ACTION ITEM |
Copy the entries below exactly, but only from the line containing "camera: 35 degrees left, 0 degrees up" through the final line.

[Records from a collection]
[Start of section]

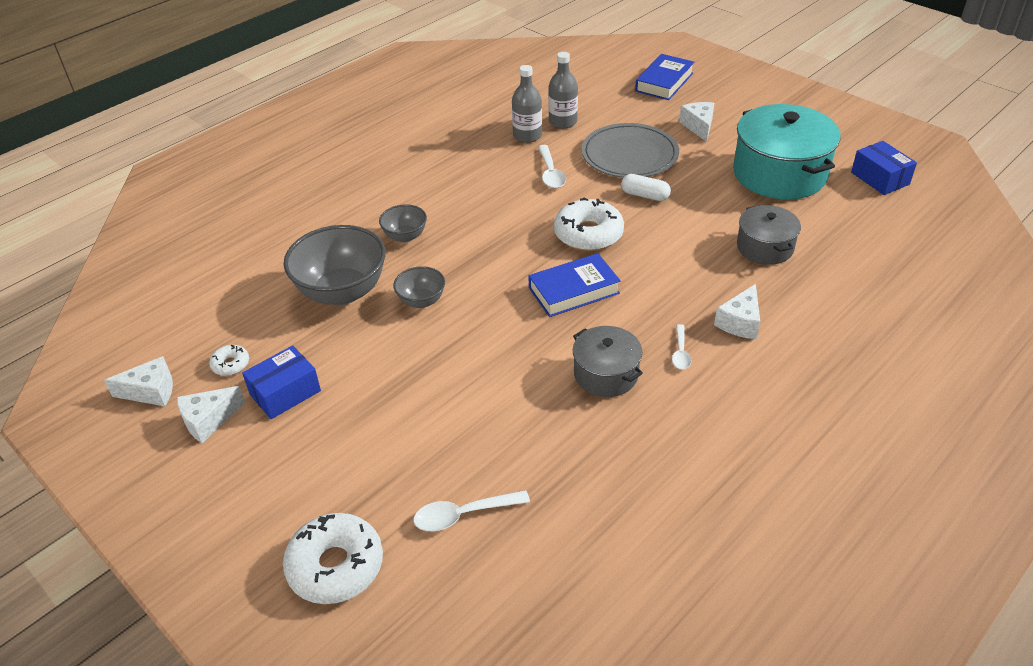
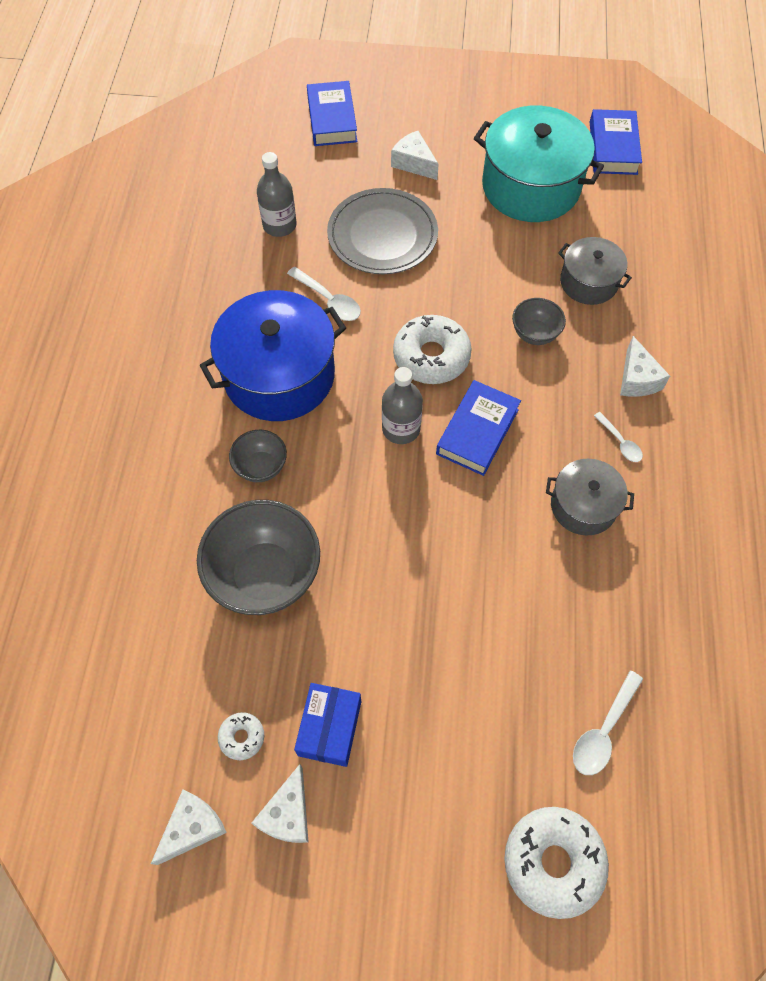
camera: 40 degrees left, 20 degrees up
(421, 301) = (353, 534): grey bowl -> grey bowl (535, 334)
(472, 196) = (279, 375): none -> blue pot
(527, 135) = (261, 263): grey bottle -> grey bottle (401, 428)
(645, 195) = (440, 279): white capsule -> none
(880, 178) = (613, 148): blue box -> blue book

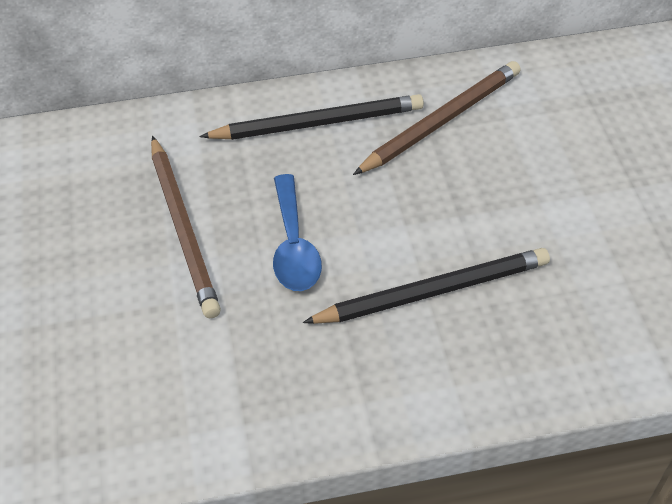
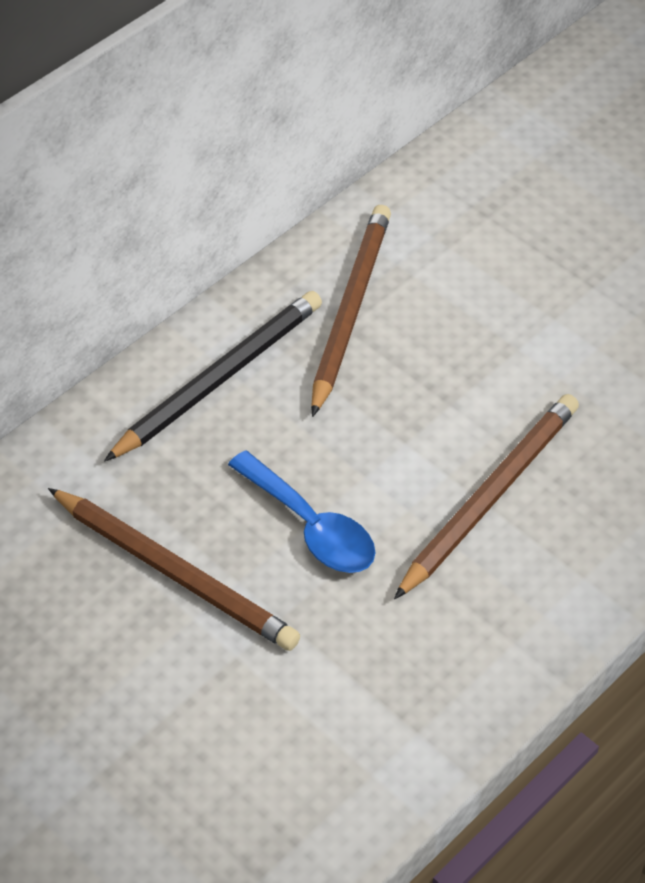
camera: 35 degrees left, 0 degrees up
(433, 291) = (489, 496): black pencil -> brown pencil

[End of section]

EXERCISE OUTPUT |
camera: 35 degrees left, 0 degrees up
(433, 291) = (489, 496): black pencil -> brown pencil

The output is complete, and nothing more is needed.